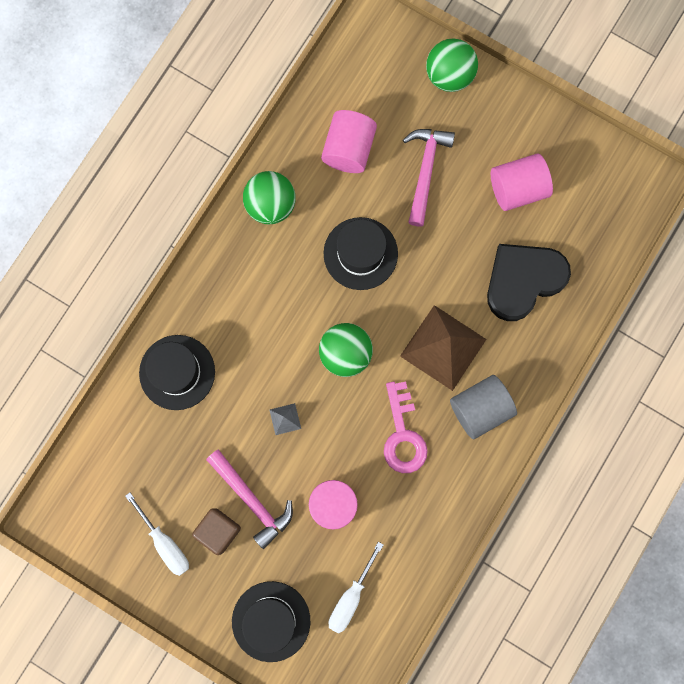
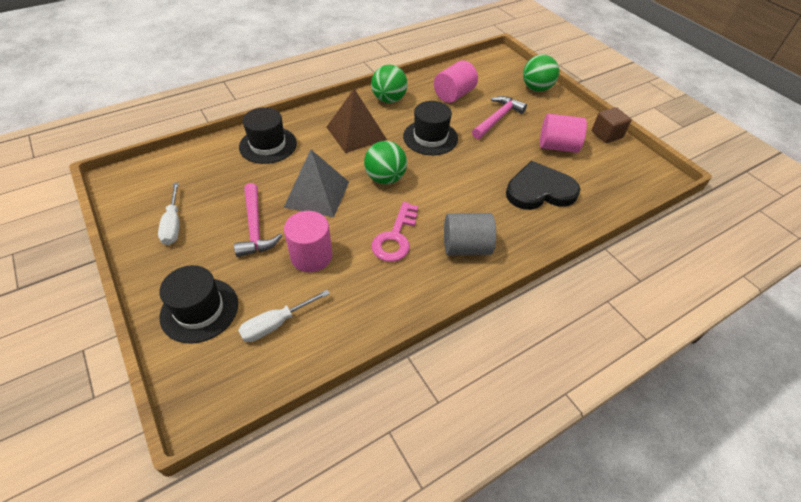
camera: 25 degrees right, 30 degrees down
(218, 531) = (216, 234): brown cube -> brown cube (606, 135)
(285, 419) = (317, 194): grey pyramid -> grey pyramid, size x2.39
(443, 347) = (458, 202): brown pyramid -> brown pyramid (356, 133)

-------------------------

## TASK DETAILS
With the pictures removed, write the listing out word for word.

## TASK RESPONSE
camera: 25 degrees right, 30 degrees down
(218, 531) = (216, 234): brown cube -> brown cube (606, 135)
(285, 419) = (317, 194): grey pyramid -> grey pyramid, size x2.39
(443, 347) = (458, 202): brown pyramid -> brown pyramid (356, 133)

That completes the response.